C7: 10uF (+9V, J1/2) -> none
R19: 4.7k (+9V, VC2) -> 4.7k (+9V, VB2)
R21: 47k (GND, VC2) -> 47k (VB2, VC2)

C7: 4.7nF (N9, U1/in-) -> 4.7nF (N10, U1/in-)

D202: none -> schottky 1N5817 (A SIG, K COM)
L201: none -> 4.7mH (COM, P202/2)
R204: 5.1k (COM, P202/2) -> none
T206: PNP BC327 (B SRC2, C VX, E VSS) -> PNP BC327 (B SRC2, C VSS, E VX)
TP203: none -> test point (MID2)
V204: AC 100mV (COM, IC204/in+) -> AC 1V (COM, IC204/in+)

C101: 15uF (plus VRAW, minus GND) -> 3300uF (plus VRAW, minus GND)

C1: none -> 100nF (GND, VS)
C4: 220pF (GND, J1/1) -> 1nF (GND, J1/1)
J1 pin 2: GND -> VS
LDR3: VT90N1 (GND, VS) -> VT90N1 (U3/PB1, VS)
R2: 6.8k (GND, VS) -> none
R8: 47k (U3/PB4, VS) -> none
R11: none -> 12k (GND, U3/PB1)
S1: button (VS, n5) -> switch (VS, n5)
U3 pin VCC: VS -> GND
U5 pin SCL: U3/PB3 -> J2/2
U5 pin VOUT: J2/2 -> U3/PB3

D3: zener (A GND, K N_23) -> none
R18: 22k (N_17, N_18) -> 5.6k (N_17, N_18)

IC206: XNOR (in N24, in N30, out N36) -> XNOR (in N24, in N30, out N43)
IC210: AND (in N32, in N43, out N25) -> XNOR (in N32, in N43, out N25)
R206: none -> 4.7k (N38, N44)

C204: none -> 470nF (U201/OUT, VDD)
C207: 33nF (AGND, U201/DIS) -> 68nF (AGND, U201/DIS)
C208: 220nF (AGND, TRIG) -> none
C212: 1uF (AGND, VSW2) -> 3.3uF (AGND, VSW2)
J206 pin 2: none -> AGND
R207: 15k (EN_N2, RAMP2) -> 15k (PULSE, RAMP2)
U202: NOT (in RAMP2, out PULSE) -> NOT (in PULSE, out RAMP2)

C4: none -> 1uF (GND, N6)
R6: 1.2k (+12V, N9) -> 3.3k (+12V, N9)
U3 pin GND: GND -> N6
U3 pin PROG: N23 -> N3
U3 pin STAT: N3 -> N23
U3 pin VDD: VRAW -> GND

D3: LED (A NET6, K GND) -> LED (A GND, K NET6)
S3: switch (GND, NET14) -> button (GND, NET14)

◇ ◇ ◇ ◇ ◇

» **HOW TO COMPLETE THIS TASK**
Each line that holds the string "switch" is to be copied from the entries above.

» **EXERCISE SOLUTION**
S1: button (VS, n5) -> switch (VS, n5)
S3: switch (GND, NET14) -> button (GND, NET14)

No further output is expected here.